§ Records
- - - -
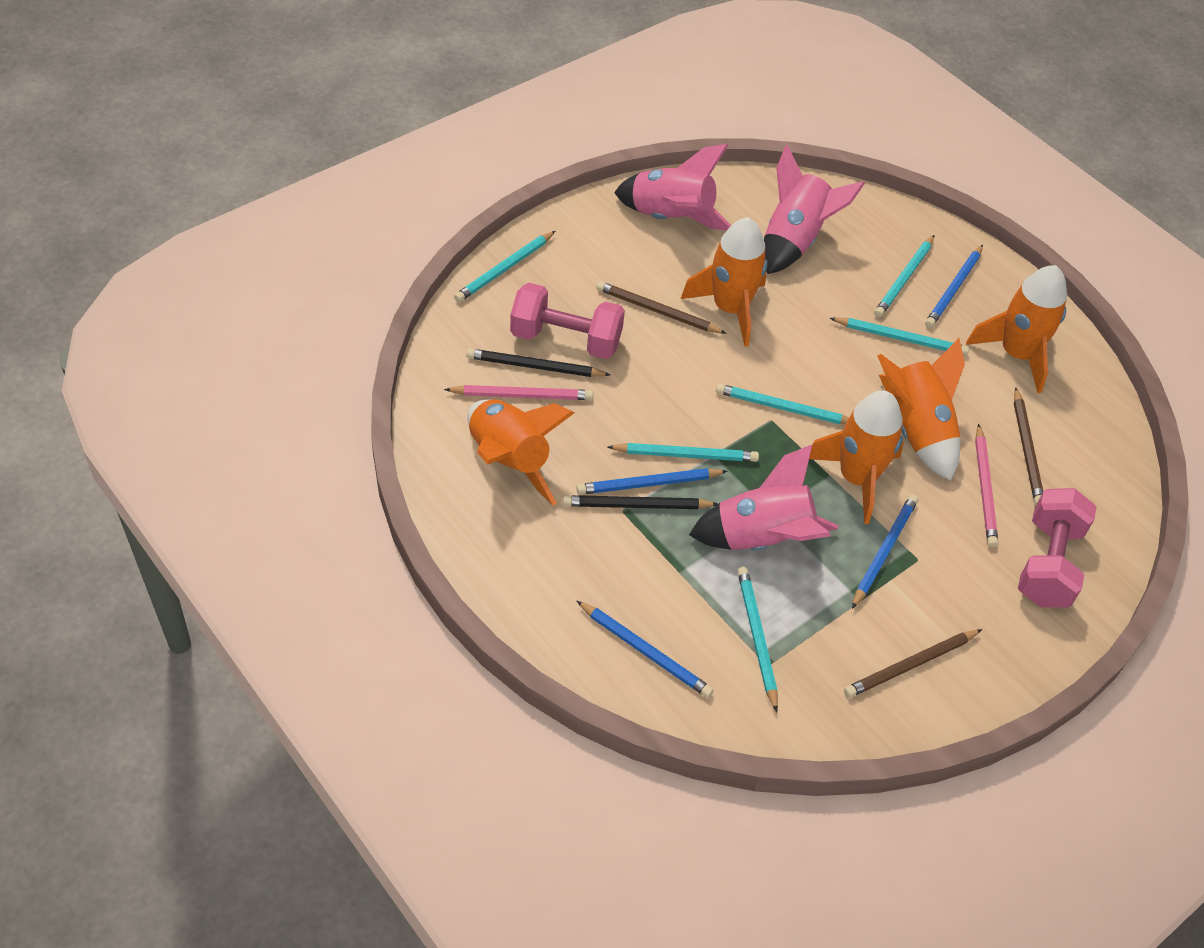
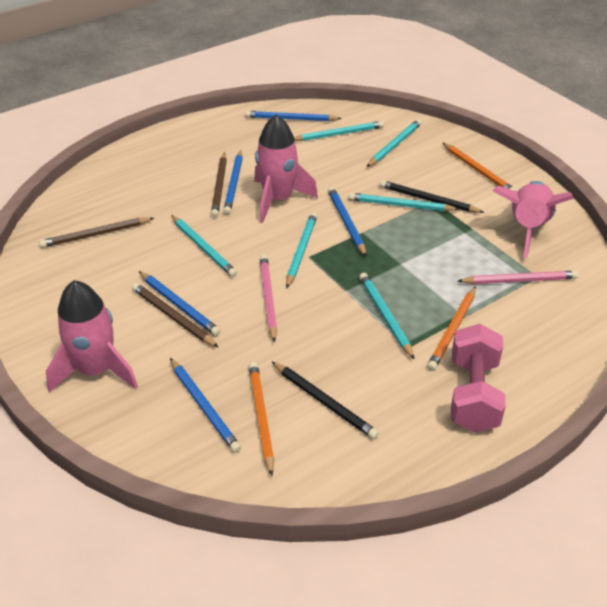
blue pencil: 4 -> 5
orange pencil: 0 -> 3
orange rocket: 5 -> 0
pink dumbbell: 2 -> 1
- - - -
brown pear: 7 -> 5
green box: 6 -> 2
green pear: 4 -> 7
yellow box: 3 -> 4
- - - -
§ Task description
Whatever else the listing above holds, retype exactly only the lines from the one containing "blue pencil: 4 -> 5" to the one containing "pink dumbbell: 2 -> 1", both ends kept.

§ Solution to the problem
blue pencil: 4 -> 5
orange pencil: 0 -> 3
orange rocket: 5 -> 0
pink dumbbell: 2 -> 1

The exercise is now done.